Before-and-after object lists:
• • • • • • •

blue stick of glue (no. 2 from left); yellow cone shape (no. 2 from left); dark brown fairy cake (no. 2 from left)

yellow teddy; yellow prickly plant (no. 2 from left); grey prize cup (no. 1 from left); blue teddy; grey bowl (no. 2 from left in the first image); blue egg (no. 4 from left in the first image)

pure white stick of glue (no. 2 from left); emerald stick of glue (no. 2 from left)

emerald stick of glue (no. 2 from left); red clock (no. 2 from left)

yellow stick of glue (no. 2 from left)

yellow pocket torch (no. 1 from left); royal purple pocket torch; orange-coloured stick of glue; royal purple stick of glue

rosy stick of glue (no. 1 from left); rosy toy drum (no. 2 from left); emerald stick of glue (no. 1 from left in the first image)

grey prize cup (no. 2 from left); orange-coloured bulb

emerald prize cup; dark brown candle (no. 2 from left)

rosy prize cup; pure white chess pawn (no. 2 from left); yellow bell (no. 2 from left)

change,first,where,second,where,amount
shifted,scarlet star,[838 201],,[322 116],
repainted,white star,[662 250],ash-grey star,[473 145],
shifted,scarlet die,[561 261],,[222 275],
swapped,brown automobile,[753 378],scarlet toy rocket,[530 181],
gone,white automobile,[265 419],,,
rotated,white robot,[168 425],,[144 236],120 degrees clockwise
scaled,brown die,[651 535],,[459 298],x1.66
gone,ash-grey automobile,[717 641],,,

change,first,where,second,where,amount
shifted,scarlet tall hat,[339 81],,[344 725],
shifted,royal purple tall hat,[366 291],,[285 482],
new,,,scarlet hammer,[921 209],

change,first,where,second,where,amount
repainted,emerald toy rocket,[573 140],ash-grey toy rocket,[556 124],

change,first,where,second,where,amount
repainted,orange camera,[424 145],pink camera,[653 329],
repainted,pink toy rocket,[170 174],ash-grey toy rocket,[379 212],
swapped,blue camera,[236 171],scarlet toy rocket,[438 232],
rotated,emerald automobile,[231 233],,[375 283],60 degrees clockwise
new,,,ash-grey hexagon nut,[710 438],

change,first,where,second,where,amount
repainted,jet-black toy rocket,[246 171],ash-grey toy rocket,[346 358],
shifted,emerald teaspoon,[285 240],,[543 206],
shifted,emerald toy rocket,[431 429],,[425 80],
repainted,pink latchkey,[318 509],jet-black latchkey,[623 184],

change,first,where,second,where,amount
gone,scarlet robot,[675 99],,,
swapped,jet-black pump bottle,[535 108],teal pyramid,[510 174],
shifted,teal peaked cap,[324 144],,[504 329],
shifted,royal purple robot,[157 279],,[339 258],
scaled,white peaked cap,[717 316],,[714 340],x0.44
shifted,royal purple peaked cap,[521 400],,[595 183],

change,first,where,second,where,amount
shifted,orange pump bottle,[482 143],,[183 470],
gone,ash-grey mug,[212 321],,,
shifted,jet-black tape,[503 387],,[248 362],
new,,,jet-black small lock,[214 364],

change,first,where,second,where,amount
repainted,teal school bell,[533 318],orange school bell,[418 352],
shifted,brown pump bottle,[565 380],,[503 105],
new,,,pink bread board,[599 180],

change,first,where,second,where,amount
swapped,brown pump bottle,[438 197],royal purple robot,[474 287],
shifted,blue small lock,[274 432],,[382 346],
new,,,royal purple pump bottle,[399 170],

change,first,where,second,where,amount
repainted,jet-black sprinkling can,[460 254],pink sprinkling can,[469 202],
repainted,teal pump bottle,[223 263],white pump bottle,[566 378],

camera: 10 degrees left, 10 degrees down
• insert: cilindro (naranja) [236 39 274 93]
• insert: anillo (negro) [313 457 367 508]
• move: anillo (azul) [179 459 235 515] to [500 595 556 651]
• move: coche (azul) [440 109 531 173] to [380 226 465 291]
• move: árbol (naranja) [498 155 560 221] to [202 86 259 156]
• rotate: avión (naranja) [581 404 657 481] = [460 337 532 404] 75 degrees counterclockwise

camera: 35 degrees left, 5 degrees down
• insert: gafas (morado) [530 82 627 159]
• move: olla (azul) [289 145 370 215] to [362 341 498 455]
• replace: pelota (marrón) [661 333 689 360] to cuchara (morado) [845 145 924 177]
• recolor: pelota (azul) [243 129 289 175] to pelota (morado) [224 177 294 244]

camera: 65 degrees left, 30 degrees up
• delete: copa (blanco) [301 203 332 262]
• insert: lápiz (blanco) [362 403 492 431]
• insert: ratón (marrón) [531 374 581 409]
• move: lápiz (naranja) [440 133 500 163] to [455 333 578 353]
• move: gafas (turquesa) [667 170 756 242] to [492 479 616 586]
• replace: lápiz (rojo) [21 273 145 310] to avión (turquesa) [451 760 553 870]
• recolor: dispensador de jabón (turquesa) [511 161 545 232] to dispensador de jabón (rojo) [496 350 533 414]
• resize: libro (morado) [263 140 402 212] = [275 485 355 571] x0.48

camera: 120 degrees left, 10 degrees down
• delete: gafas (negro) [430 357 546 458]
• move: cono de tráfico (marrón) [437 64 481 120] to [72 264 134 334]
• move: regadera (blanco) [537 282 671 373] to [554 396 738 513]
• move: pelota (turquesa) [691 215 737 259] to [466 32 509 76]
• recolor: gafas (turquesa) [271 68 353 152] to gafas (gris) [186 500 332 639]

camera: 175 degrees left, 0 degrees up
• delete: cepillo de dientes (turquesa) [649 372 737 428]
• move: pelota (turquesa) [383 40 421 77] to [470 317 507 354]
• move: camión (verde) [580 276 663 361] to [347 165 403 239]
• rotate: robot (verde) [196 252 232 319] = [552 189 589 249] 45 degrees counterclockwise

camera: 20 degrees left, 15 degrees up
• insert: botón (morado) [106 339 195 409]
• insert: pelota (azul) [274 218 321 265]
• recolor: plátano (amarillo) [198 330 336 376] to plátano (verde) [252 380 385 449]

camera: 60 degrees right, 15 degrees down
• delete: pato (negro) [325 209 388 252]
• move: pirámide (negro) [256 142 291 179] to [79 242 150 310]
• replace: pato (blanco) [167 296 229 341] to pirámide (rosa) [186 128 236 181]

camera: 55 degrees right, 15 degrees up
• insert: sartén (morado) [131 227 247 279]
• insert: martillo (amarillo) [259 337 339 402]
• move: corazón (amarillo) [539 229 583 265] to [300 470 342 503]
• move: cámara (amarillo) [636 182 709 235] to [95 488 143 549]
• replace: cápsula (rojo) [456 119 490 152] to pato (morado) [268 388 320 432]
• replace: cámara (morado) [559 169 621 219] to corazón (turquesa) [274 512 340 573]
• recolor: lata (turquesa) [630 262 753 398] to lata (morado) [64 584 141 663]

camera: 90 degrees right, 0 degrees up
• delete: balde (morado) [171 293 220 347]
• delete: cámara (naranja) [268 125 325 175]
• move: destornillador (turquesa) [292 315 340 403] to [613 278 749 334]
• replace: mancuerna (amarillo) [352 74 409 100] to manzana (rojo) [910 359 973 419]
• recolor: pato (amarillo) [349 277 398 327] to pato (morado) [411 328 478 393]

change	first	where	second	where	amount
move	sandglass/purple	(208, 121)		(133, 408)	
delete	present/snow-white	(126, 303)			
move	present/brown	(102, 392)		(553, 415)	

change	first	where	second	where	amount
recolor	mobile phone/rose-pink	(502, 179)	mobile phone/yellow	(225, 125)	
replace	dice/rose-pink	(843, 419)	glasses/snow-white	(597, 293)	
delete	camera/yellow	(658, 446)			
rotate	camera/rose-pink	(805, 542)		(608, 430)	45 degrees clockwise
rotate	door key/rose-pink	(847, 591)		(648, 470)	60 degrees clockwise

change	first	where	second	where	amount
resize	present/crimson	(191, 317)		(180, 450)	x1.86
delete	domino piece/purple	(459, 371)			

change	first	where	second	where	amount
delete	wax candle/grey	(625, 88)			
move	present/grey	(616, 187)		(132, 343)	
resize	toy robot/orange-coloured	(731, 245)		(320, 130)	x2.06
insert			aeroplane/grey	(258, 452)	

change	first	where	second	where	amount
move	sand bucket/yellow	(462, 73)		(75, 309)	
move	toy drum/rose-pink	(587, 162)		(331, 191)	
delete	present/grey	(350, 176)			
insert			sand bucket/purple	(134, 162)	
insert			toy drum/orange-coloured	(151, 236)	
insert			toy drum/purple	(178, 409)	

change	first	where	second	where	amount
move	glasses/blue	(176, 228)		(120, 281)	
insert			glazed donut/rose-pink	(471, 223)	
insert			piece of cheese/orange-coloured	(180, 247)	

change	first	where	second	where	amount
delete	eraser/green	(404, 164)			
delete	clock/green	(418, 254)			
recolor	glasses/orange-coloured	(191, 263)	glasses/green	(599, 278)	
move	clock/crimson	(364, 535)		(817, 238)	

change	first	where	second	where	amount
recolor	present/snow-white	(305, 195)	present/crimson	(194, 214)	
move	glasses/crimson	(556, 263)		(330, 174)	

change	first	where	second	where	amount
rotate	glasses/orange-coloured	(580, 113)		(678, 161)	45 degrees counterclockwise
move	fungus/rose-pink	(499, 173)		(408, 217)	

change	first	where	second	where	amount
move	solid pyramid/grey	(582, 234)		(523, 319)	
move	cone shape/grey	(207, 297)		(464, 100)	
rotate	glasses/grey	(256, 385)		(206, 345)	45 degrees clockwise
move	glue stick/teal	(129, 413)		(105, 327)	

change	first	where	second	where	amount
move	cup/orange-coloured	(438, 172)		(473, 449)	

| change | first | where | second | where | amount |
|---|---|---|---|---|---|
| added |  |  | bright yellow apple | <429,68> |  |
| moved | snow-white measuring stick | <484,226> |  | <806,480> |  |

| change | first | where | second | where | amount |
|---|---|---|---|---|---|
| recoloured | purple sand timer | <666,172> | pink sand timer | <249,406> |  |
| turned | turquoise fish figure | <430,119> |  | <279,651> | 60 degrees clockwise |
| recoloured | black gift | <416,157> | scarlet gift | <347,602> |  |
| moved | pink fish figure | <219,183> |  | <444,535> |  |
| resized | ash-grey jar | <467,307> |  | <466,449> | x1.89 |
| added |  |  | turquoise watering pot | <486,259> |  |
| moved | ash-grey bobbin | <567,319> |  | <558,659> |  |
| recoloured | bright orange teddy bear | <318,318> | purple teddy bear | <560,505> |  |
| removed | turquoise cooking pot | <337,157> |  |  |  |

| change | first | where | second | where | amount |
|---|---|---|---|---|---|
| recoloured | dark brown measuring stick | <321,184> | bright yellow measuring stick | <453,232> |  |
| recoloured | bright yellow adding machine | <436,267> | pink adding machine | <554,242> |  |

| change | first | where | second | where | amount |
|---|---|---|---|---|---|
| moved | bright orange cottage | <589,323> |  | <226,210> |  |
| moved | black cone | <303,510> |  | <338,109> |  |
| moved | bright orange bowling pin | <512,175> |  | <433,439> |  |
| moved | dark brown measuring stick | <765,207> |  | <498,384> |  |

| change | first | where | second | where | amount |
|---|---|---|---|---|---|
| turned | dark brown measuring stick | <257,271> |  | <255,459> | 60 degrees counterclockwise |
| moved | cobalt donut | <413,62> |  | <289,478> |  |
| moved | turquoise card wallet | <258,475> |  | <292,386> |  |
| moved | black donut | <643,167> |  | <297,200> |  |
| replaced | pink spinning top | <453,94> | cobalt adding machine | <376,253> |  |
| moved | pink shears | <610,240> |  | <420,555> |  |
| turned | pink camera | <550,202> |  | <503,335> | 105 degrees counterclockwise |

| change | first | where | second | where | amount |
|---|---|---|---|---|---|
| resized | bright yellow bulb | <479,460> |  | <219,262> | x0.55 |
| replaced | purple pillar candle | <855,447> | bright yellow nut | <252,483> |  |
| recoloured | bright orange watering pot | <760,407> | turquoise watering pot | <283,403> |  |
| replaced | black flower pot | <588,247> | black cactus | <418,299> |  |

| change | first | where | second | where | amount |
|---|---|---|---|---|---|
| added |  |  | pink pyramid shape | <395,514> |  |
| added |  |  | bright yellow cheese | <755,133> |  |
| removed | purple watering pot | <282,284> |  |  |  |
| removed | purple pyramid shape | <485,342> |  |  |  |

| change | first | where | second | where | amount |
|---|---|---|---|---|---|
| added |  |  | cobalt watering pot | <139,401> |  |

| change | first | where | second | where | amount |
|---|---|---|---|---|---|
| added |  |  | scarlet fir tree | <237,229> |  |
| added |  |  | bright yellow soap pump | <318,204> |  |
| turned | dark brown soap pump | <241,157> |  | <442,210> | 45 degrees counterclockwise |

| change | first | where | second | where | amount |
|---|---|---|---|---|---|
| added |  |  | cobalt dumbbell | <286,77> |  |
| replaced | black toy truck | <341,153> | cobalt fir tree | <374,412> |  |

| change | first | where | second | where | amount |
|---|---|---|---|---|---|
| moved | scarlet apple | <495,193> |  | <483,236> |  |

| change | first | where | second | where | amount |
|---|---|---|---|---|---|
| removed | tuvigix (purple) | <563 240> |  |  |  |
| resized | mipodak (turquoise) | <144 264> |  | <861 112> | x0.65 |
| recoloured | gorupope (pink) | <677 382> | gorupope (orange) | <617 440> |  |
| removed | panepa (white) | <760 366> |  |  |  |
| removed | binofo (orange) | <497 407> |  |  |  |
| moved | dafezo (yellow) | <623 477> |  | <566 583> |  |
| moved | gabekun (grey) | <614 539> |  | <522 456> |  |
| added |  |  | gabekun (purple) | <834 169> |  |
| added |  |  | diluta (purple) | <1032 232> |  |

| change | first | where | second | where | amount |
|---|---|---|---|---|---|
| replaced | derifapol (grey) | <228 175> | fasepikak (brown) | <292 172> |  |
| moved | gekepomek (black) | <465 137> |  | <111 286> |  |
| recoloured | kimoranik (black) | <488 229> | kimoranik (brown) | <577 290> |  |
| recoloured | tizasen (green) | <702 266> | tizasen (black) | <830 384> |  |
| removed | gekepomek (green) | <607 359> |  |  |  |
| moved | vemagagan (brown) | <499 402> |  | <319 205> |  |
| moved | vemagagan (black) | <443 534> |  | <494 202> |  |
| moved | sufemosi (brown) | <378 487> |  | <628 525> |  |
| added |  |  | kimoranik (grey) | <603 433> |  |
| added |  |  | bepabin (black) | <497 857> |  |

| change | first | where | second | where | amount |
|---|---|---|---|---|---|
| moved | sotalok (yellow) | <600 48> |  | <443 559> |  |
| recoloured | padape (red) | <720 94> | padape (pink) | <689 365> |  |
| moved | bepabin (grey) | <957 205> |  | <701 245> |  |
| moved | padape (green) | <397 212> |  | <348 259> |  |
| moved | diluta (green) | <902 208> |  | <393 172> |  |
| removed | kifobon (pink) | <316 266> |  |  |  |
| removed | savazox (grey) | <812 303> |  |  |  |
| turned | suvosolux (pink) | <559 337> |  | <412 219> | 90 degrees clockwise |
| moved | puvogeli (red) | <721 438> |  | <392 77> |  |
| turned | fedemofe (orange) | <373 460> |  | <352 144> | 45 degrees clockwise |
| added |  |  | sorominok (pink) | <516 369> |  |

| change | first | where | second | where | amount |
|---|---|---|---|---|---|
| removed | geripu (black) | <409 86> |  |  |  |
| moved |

• • • • • • •

Directions for this task: Which lines run from the one containing "diluta (purple) |" to the end of the records? Transcribe exactly those, both ends included.

Solution:
| added |  |  | diluta (purple) | <1032 232> |  |

| change | first | where | second | where | amount |
|---|---|---|---|---|---|
| replaced | derifapol (grey) | <228 175> | fasepikak (brown) | <292 172> |  |
| moved | gekepomek (black) | <465 137> |  | <111 286> |  |
| recoloured | kimoranik (black) | <488 229> | kimoranik (brown) | <577 290> |  |
| recoloured | tizasen (green) | <702 266> | tizasen (black) | <830 384> |  |
| removed | gekepomek (green) | <607 359> |  |  |  |
| moved | vemagagan (brown) | <499 402> |  | <319 205> |  |
| moved | vemagagan (black) | <443 534> |  | <494 202> |  |
| moved | sufemosi (brown) | <378 487> |  | <628 525> |  |
| added |  |  | kimoranik (grey) | <603 433> |  |
| added |  |  | bepabin (black) | <497 857> |  |

| change | first | where | second | where | amount |
|---|---|---|---|---|---|
| moved | sotalok (yellow) | <600 48> |  | <443 559> |  |
| recoloured | padape (red) | <720 94> | padape (pink) | <689 365> |  |
| moved | bepabin (grey) | <957 205> |  | <701 245> |  |
| moved | padape (green) | <397 212> |  | <348 259> |  |
| moved | diluta (green) | <902 208> |  | <393 172> |  |
| removed | kifobon (pink) | <316 266> |  |  |  |
| removed | savazox (grey) | <812 303> |  |  |  |
| turned | suvosolux (pink) | <559 337> |  | <412 219> | 90 degrees clockwise |
| moved | puvogeli (red) | <721 438> |  | <392 77> |  |
| turned | fedemofe (orange) | <373 460> |  | <352 144> | 45 degrees clockwise |
| added |  |  | sorominok (pink) | <516 369> |  |

| change | first | where | second | where | amount |
|---|---|---|---|---|---|
| removed | geripu (black) | <409 86> |  |  |  |
| moved |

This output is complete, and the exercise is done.